**DATA FOR THE TASK**.
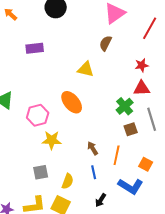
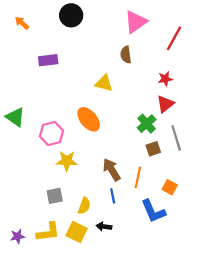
brown semicircle: (106, 43) -> (126, 55), turned -35
red triangle: (142, 88) -> (165, 104), turned -36
brown arrow: (93, 148) -> (112, 170), size x1.5
blue L-shape: (131, 186) -> (153, 211), turned 35
black arrow: (101, 200) -> (104, 227), moved, turned 64

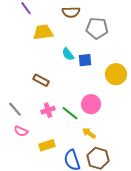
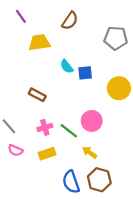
brown semicircle: (71, 12) -> (70, 21), turned -54
gray pentagon: (97, 28) -> (116, 38), moved
yellow rectangle: (47, 145) -> (47, 154), moved

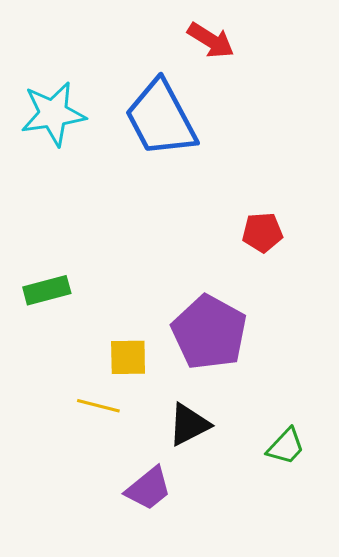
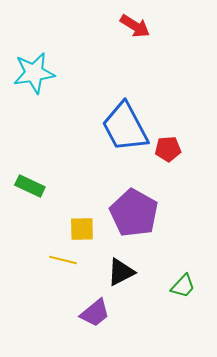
blue trapezoid: (161, 118) -> (125, 127), moved
green rectangle: (47, 290) -> (30, 186), turned 40

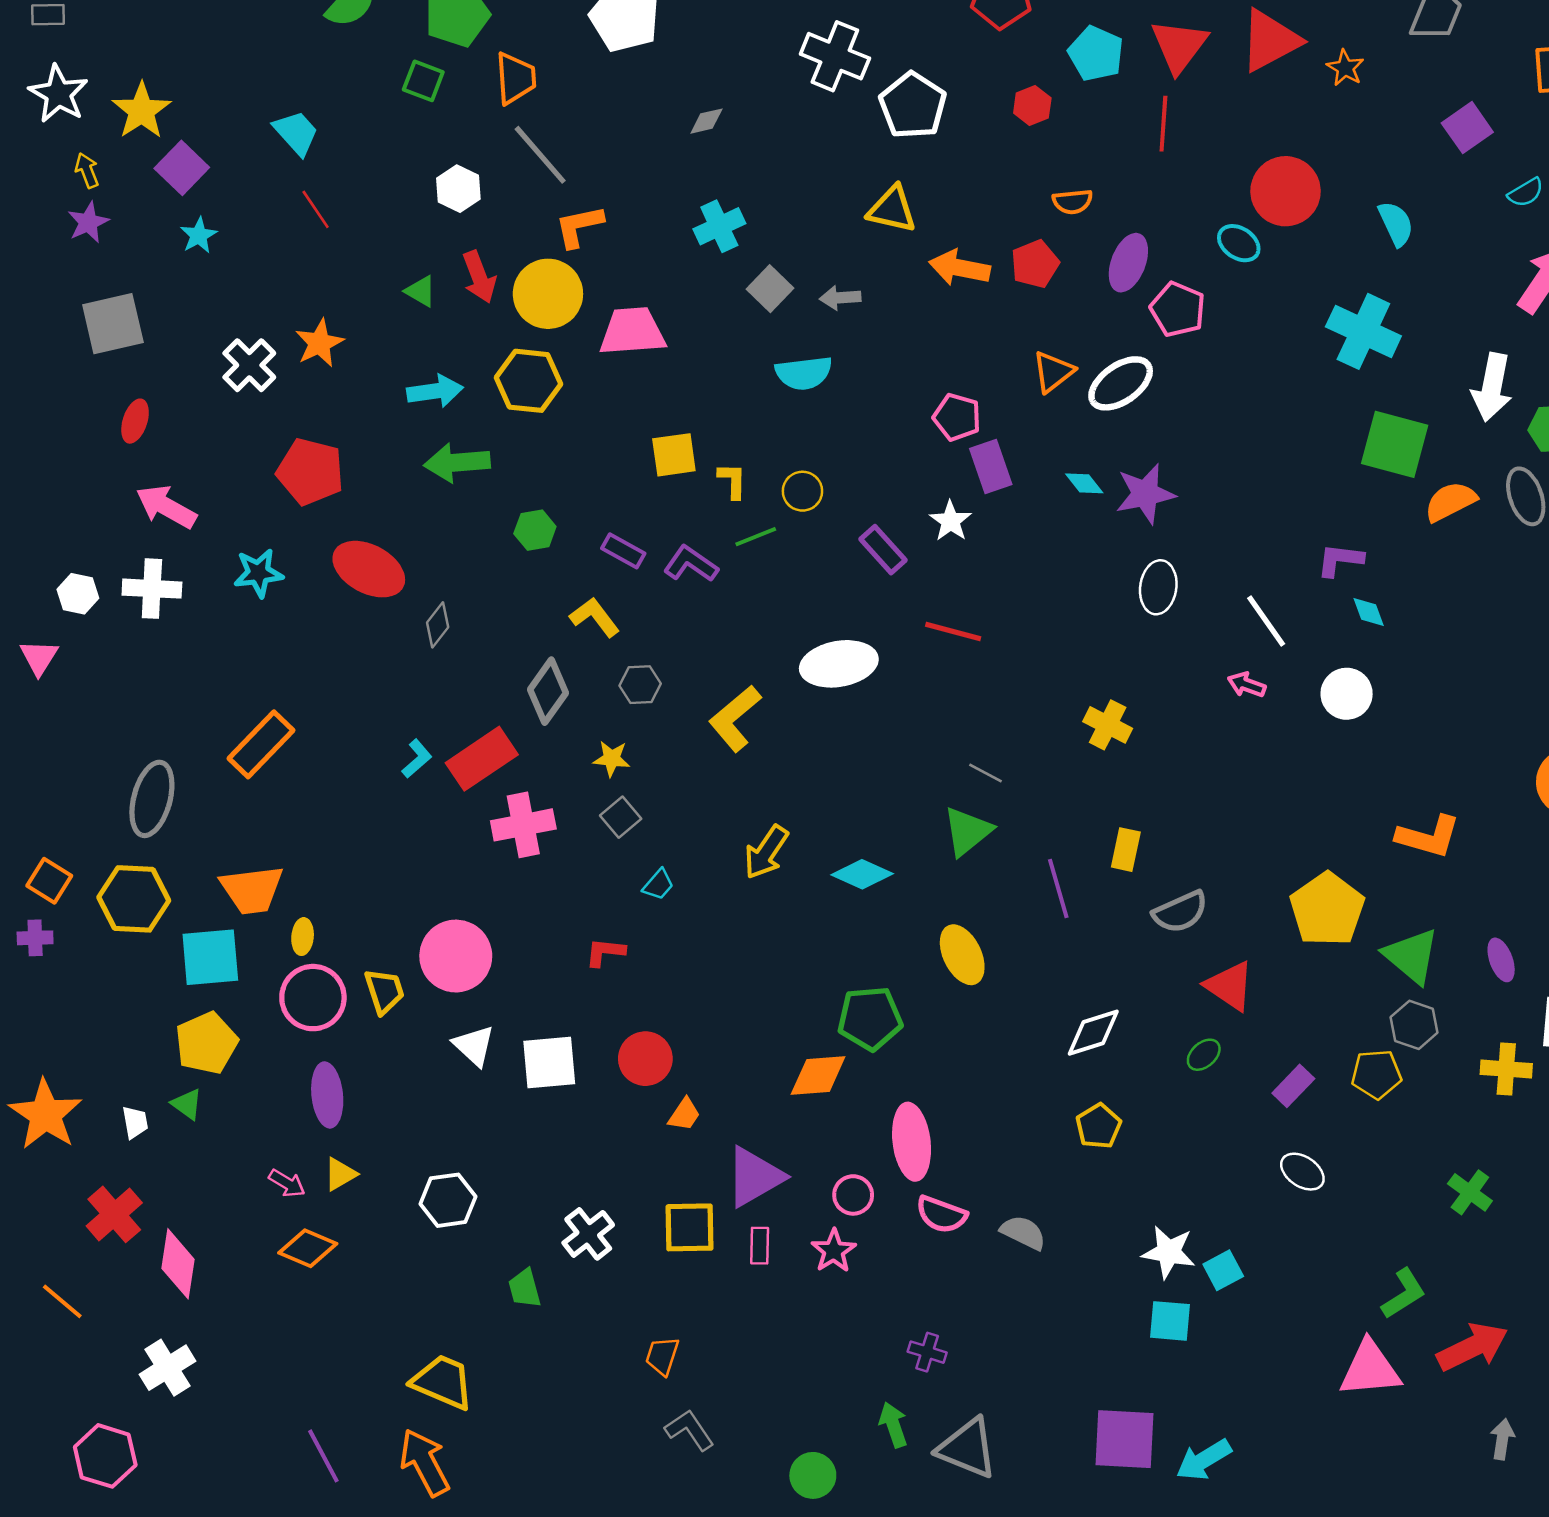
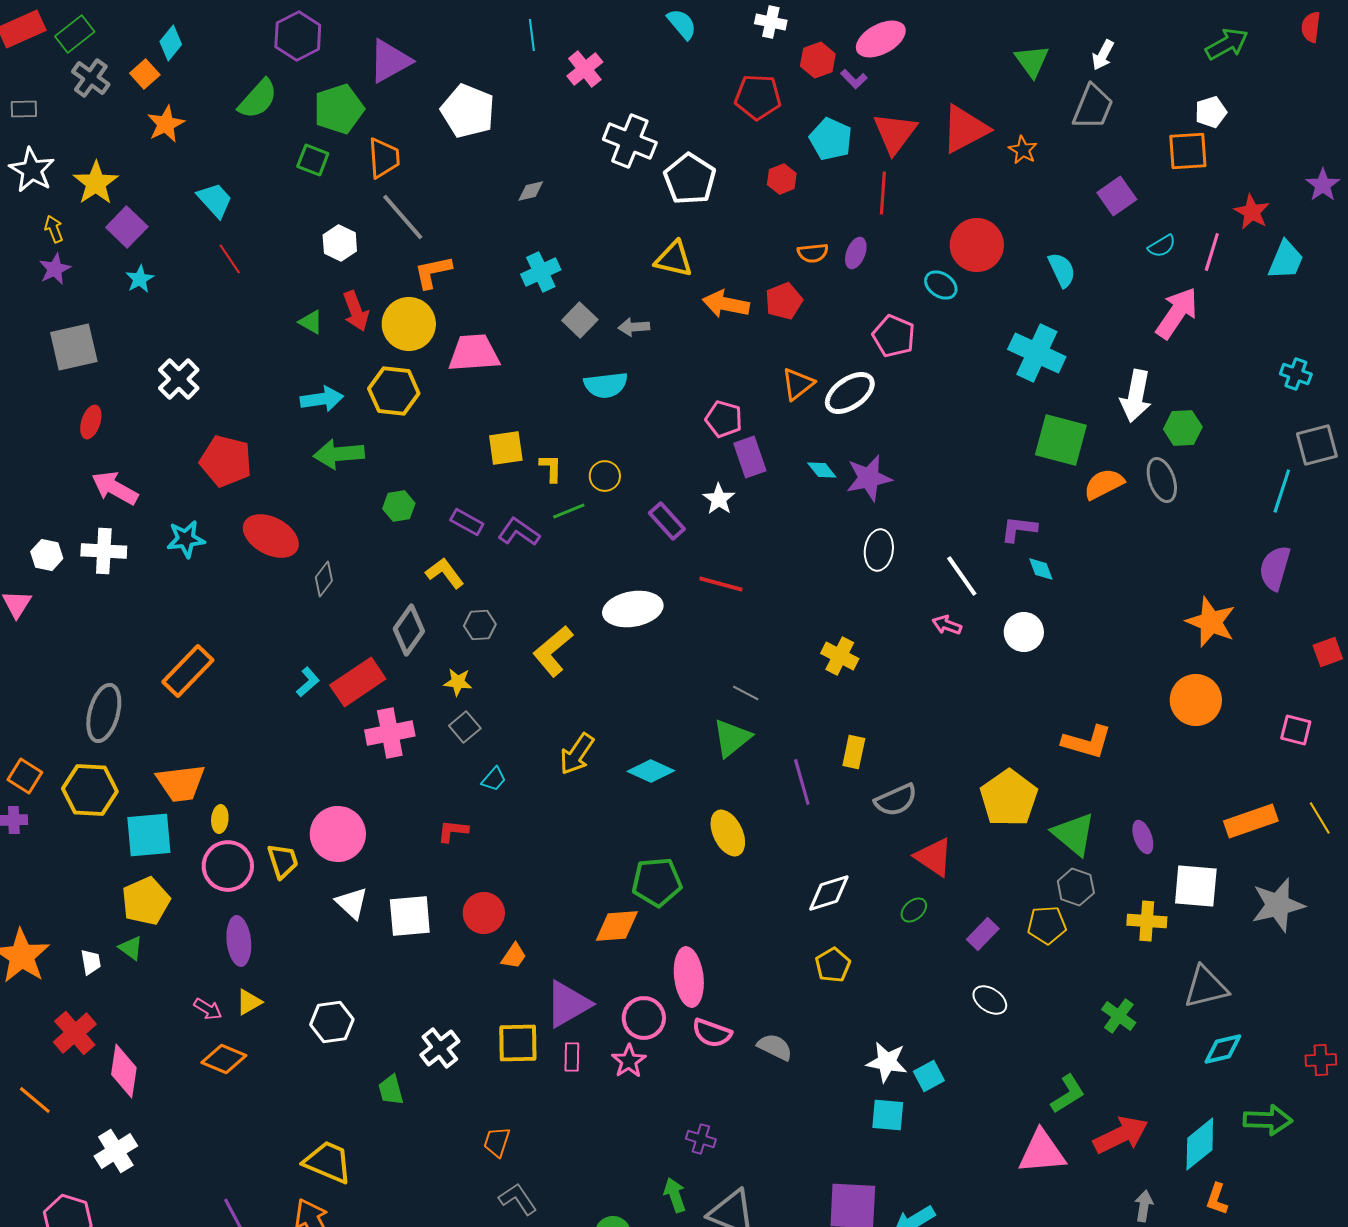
purple ellipse: (1128, 263) -> (856, 253), moved, size x0.7
orange star: (319, 343) -> (166, 124), moved
pink circle: (853, 1195) -> (644, 1018), size x1.4

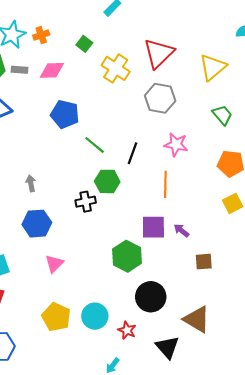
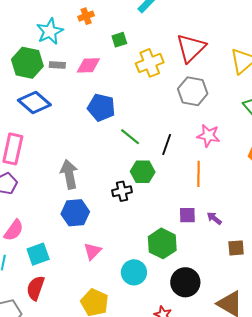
orange cross: (41, 35) -> (86, 16), moved
green square: (84, 44) -> (119, 40), turned 35
yellow cross: (116, 68) -> (150, 63), turned 36
gray arrow: (31, 183) -> (69, 174), size x1.8
purple square: (153, 227) -> (187, 215), size x0.7
cyan circle: (95, 316) -> (134, 272), moved

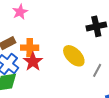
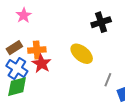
gray line: (97, 70) -> (108, 80), moved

**WHAT THE EXERCISE ASKS**. Reproduce the material exactly; omit the pictures.

**SOLUTION**.
brown semicircle: (106, 43) -> (126, 55), turned -35
red triangle: (142, 88) -> (165, 104), turned -36
brown arrow: (93, 148) -> (112, 170), size x1.5
blue L-shape: (131, 186) -> (153, 211), turned 35
black arrow: (101, 200) -> (104, 227), moved, turned 64

brown semicircle: (71, 12) -> (70, 21), turned -54
gray pentagon: (97, 28) -> (116, 38), moved
yellow rectangle: (47, 145) -> (47, 154), moved

blue trapezoid: (161, 118) -> (125, 127), moved
green rectangle: (47, 290) -> (30, 186), turned 40

purple ellipse: (1128, 263) -> (856, 253), moved, size x0.7
orange star: (319, 343) -> (166, 124), moved
pink circle: (853, 1195) -> (644, 1018), size x1.4

orange cross: (41, 35) -> (86, 16), moved
green square: (84, 44) -> (119, 40), turned 35
yellow cross: (116, 68) -> (150, 63), turned 36
gray arrow: (31, 183) -> (69, 174), size x1.8
purple square: (153, 227) -> (187, 215), size x0.7
cyan circle: (95, 316) -> (134, 272), moved

gray line: (97, 70) -> (108, 80), moved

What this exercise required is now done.